## Instructions to follow
Will you return, word for word, only the lines from the top of the data below down to and including the one with "none -> grey plate A5 level 1"?

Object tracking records

════════════════════

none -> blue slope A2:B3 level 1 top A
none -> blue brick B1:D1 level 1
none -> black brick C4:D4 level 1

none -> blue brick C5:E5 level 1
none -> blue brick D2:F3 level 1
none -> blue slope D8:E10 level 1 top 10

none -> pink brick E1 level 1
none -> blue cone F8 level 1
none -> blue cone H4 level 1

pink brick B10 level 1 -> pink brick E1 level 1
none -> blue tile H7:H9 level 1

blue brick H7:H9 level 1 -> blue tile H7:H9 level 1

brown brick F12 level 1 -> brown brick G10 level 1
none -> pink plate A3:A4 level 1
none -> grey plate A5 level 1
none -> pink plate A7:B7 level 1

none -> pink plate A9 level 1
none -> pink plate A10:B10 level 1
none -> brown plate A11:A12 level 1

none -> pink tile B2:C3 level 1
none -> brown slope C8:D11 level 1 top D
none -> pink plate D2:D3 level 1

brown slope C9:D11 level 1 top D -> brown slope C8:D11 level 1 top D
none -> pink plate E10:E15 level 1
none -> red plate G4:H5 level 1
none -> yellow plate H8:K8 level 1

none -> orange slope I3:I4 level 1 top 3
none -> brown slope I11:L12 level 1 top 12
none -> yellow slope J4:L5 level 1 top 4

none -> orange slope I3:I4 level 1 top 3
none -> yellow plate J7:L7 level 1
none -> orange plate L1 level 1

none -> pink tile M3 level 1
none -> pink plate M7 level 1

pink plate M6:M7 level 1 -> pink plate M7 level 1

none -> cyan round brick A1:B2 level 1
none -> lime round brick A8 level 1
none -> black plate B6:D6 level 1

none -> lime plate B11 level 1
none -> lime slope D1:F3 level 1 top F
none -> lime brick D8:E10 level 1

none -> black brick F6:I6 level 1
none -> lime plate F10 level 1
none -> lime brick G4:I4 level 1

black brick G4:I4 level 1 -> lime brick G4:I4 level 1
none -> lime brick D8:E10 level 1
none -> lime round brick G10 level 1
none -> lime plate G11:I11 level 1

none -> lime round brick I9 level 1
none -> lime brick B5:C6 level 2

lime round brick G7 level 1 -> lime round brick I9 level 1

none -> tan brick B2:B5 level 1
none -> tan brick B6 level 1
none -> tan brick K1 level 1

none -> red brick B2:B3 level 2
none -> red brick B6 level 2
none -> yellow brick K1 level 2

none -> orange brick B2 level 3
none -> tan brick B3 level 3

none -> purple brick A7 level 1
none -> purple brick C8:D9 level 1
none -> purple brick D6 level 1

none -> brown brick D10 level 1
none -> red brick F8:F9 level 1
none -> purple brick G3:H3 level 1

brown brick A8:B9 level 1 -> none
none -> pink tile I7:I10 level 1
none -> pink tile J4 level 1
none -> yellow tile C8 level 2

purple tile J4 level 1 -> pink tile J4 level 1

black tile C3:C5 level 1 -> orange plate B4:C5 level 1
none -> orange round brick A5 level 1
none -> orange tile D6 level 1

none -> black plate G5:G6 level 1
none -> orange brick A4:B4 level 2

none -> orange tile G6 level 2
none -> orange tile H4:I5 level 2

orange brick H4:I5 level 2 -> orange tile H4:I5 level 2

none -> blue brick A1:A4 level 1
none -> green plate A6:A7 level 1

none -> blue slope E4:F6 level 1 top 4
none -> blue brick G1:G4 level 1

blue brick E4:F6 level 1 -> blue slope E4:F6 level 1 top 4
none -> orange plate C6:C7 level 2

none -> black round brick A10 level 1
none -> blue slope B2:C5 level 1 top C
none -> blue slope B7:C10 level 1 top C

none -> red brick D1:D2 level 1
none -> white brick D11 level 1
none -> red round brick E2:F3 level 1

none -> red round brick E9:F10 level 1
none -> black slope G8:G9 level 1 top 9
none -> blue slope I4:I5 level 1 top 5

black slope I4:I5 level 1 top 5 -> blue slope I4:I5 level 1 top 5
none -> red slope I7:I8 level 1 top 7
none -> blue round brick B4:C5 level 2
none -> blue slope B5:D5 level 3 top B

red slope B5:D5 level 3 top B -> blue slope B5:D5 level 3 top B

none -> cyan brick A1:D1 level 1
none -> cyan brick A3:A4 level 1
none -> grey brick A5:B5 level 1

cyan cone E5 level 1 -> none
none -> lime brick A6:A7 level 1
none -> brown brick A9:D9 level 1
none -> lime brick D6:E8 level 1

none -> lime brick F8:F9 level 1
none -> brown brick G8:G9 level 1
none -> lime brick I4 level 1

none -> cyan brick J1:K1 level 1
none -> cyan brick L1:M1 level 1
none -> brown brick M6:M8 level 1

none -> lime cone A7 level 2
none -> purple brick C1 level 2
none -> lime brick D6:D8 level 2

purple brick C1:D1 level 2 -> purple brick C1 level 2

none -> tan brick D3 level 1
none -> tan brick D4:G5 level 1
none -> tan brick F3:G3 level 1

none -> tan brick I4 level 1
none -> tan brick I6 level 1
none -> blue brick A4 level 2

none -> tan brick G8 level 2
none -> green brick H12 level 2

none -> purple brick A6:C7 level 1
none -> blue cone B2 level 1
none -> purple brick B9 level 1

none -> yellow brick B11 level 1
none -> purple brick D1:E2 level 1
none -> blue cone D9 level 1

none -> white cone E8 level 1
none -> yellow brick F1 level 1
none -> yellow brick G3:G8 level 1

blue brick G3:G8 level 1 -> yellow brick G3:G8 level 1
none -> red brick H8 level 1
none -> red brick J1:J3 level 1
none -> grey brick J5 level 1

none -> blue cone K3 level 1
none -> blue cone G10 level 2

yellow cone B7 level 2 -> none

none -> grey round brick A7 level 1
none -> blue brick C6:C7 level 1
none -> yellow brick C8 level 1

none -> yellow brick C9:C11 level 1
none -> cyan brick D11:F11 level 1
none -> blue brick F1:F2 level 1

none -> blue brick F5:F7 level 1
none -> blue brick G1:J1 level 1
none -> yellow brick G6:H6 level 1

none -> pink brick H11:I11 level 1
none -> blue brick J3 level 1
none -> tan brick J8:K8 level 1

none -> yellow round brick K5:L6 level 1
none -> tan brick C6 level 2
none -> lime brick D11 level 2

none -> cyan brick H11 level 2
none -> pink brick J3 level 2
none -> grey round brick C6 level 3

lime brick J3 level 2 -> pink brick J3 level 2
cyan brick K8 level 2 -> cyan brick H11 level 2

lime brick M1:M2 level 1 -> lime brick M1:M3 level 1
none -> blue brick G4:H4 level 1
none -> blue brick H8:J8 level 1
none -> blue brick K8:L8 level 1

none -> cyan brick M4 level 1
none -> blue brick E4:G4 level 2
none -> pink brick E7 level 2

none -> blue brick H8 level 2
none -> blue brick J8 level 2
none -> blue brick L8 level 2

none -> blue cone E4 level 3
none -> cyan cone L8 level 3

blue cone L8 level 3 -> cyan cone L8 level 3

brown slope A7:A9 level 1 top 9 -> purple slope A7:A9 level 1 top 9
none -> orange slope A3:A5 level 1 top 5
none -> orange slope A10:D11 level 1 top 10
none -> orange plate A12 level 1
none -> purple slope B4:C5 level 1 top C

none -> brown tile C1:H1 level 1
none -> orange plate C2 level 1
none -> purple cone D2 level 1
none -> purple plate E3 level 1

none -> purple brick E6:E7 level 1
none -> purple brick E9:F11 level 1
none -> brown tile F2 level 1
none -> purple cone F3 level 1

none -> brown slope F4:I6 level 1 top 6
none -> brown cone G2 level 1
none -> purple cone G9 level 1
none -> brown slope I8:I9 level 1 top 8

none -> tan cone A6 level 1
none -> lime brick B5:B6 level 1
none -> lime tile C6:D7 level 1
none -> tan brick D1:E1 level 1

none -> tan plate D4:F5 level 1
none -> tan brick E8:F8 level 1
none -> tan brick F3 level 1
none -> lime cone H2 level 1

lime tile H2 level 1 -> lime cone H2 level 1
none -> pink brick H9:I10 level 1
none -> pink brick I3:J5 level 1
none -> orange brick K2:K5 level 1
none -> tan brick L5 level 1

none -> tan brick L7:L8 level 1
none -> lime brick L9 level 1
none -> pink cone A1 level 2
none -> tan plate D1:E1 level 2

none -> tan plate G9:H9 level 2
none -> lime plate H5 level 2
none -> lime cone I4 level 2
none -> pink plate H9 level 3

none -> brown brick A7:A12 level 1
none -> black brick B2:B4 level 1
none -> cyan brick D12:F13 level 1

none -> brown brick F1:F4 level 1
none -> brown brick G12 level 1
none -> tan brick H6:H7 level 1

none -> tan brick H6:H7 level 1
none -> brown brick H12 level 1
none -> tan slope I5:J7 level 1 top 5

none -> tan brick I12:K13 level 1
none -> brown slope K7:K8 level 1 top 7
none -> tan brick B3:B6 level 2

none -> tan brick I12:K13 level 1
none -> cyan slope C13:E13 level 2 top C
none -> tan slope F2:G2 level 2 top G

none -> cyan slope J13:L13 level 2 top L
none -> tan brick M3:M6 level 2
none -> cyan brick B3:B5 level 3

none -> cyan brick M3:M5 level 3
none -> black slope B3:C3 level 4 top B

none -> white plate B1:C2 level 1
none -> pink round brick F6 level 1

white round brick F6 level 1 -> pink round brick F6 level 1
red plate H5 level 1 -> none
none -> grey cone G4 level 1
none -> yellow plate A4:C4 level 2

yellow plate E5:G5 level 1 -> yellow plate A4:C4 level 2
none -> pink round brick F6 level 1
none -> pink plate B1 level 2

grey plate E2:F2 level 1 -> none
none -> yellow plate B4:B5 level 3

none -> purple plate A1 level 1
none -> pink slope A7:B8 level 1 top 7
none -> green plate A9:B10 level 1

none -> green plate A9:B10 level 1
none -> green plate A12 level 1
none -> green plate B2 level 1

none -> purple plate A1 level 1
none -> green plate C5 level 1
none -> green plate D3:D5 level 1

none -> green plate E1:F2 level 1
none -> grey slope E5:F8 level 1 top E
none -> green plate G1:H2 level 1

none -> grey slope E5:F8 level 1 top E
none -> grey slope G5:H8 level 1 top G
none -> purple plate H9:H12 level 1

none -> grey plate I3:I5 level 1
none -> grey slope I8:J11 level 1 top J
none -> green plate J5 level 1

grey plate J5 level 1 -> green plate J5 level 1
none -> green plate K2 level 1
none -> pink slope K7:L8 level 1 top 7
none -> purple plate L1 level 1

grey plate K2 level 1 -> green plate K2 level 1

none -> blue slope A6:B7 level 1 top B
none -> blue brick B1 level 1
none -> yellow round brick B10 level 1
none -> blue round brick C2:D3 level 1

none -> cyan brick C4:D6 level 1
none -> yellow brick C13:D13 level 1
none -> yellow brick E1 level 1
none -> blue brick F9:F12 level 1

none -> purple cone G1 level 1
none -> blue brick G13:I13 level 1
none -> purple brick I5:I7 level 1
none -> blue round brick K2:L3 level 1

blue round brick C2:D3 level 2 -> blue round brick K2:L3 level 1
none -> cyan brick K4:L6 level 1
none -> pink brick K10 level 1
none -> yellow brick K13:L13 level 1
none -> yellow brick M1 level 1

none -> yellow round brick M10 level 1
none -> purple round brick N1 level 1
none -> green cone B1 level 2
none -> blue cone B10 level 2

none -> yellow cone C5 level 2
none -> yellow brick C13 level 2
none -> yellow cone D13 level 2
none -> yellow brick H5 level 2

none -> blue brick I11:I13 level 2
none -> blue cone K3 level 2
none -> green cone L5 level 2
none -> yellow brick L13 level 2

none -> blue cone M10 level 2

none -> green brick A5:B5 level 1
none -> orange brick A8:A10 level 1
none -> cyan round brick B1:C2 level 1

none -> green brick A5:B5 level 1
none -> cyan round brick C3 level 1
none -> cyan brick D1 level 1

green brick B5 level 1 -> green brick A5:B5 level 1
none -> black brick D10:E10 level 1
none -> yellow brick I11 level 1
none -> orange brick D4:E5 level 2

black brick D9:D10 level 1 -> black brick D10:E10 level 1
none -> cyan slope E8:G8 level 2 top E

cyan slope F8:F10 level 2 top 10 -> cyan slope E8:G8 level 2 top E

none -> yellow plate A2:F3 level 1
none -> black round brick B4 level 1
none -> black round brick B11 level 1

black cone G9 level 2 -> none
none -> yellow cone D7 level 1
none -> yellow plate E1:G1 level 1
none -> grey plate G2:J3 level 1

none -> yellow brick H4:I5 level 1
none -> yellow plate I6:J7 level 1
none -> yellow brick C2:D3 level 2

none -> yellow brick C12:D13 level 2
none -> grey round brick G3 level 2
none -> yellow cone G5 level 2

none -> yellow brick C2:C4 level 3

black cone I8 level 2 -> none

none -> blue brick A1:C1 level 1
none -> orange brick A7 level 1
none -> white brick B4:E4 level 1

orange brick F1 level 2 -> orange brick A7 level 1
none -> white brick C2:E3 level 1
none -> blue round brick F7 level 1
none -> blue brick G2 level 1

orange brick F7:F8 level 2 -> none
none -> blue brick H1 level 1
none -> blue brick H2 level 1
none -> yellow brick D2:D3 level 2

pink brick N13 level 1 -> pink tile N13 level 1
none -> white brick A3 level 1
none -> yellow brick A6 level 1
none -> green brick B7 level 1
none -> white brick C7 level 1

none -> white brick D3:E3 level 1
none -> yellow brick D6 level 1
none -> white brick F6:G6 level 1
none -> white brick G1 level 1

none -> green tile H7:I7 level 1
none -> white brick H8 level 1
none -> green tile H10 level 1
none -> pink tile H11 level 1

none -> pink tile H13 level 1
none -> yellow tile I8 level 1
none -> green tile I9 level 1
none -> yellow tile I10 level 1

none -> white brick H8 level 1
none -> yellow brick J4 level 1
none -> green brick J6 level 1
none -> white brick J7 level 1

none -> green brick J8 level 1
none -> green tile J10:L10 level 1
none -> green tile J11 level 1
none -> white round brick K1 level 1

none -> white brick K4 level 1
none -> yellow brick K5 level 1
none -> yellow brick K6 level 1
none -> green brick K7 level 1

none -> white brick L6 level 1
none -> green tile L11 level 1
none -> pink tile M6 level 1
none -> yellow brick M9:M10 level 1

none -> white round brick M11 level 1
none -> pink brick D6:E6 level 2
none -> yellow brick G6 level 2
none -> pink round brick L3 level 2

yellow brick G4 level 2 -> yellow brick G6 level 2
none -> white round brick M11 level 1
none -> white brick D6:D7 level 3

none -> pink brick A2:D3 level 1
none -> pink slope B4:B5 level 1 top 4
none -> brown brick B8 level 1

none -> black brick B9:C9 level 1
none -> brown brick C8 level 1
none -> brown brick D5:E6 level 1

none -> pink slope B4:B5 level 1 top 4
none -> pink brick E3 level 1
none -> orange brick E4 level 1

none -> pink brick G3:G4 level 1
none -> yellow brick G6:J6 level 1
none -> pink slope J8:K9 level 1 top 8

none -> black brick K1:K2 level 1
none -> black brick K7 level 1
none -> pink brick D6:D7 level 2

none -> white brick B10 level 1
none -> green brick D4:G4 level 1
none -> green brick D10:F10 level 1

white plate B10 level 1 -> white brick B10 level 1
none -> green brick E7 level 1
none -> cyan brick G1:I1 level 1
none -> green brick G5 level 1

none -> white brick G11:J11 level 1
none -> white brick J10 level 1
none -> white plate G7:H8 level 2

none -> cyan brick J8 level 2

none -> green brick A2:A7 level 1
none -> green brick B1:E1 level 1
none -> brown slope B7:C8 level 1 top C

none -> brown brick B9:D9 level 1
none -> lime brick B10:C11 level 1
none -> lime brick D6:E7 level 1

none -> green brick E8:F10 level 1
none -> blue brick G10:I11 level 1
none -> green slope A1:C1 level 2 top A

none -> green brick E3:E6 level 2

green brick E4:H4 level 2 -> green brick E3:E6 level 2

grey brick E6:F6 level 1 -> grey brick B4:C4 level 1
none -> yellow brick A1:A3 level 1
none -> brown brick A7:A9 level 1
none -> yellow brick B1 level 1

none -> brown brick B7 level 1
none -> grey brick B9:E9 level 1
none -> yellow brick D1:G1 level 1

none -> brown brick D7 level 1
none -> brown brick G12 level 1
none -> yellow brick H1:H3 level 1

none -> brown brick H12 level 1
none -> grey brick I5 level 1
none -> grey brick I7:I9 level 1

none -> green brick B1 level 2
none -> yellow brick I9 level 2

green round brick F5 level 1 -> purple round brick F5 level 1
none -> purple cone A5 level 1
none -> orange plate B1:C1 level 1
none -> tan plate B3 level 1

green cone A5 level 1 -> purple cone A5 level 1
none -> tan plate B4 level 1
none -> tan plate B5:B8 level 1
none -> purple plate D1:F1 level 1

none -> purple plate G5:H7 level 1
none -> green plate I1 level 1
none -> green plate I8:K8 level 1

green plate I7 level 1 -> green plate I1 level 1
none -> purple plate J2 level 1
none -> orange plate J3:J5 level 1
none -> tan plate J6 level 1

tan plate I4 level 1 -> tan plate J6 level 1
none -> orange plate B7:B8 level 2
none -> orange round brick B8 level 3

════════════════════

## Solution for this problem
none -> blue slope A2:B3 level 1 top A
none -> blue brick B1:D1 level 1
none -> black brick C4:D4 level 1

none -> blue brick C5:E5 level 1
none -> blue brick D2:F3 level 1
none -> blue slope D8:E10 level 1 top 10

none -> pink brick E1 level 1
none -> blue cone F8 level 1
none -> blue cone H4 level 1

pink brick B10 level 1 -> pink brick E1 level 1
none -> blue tile H7:H9 level 1

blue brick H7:H9 level 1 -> blue tile H7:H9 level 1

brown brick F12 level 1 -> brown brick G10 level 1
none -> pink plate A3:A4 level 1
none -> grey plate A5 level 1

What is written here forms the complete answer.